Show every line in the records below that contains the word "none".
════════
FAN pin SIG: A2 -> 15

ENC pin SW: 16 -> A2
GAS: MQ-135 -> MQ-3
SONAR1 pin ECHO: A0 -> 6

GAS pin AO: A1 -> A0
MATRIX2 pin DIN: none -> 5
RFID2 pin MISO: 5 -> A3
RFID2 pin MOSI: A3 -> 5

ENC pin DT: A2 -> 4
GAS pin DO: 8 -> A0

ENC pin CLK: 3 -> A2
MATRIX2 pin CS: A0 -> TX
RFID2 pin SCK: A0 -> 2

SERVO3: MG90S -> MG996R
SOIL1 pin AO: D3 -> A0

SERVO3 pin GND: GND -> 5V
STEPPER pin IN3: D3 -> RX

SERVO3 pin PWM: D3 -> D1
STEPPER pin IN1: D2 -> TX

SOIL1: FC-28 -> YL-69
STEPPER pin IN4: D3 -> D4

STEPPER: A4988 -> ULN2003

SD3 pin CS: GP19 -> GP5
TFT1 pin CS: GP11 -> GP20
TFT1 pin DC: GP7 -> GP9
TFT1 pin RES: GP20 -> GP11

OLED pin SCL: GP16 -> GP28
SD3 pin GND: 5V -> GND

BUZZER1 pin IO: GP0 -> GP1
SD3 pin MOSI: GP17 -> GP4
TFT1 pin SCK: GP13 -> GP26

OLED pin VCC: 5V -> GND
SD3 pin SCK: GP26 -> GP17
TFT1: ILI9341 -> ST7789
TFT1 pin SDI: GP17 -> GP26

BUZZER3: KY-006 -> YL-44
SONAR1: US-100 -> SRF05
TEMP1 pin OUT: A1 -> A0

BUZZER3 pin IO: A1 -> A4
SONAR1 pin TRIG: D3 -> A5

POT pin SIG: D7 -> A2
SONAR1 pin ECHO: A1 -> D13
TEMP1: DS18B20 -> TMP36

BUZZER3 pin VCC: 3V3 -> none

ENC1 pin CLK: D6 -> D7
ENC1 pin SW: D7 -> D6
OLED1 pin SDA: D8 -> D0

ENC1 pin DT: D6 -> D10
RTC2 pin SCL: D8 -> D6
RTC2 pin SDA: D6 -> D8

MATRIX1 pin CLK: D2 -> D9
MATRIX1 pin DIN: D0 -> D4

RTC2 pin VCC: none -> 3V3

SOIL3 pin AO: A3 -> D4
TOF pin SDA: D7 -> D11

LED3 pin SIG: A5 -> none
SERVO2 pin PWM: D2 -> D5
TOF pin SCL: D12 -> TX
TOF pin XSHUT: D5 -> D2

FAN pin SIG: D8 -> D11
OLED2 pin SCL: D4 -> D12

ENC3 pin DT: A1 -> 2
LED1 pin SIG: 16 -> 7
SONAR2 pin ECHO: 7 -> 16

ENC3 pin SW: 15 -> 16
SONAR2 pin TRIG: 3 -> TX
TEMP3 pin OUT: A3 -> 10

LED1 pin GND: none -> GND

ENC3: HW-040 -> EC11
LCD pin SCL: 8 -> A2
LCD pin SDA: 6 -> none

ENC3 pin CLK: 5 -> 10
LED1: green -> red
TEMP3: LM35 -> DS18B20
════════
■ Reply ■
MATRIX2 pin DIN: none -> 5
BUZZER3 pin VCC: 3V3 -> none
RTC2 pin VCC: none -> 3V3
LED3 pin SIG: A5 -> none
LED1 pin GND: none -> GND
LCD pin SDA: 6 -> none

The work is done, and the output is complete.